▶ [Records for this exercise]
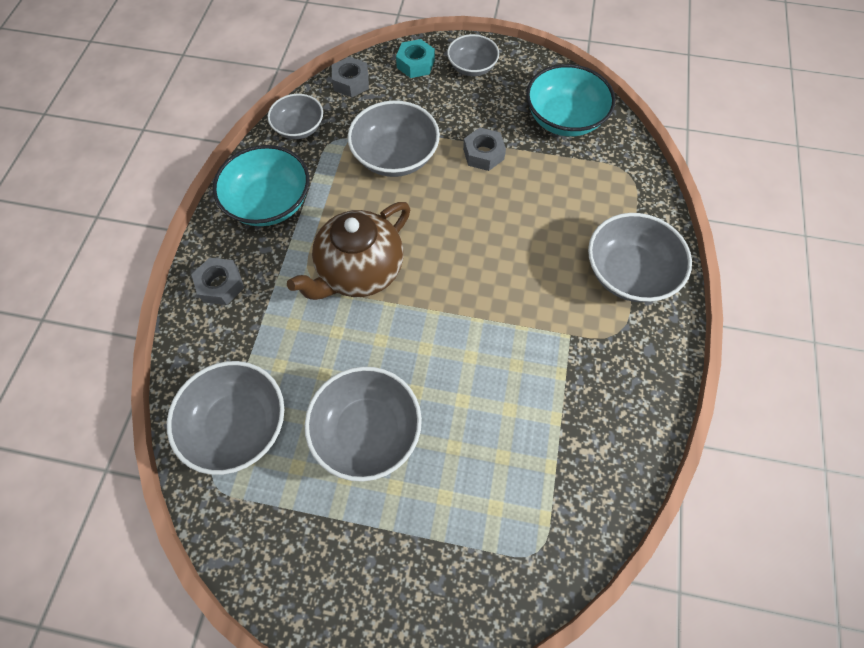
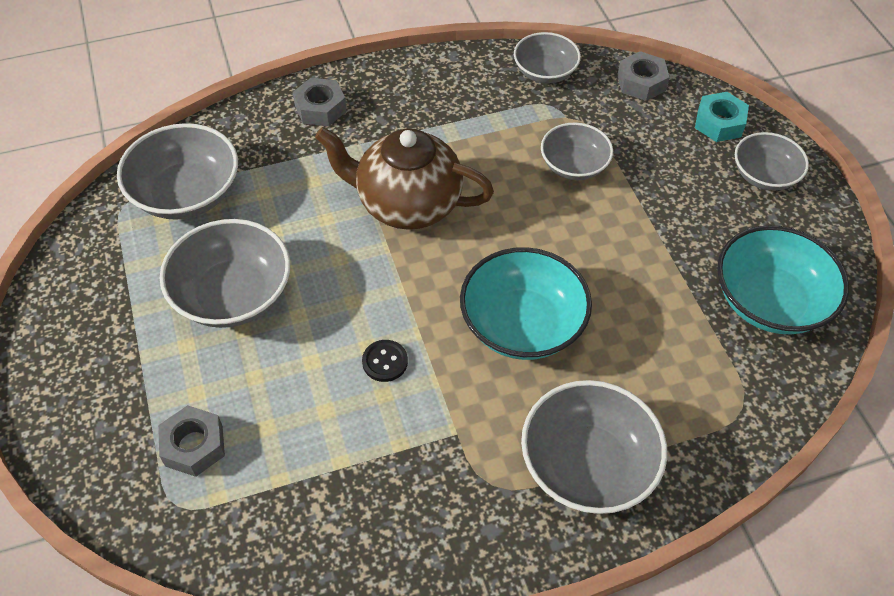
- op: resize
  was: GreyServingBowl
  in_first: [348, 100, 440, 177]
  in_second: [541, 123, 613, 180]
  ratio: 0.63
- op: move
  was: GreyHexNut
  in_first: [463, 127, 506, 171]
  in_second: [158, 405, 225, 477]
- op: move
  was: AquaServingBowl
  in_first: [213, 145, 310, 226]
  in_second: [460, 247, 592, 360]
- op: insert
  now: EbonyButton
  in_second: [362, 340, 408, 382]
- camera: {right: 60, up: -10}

▶ [Exercise prompt] Give every line of the records above again, exactly, and omit the pictures.

▶ [Solution for this exercise]
- op: resize
  was: GreyServingBowl
  in_first: [348, 100, 440, 177]
  in_second: [541, 123, 613, 180]
  ratio: 0.63
- op: move
  was: GreyHexNut
  in_first: [463, 127, 506, 171]
  in_second: [158, 405, 225, 477]
- op: move
  was: AquaServingBowl
  in_first: [213, 145, 310, 226]
  in_second: [460, 247, 592, 360]
- op: insert
  now: EbonyButton
  in_second: [362, 340, 408, 382]
- camera: {right: 60, up: -10}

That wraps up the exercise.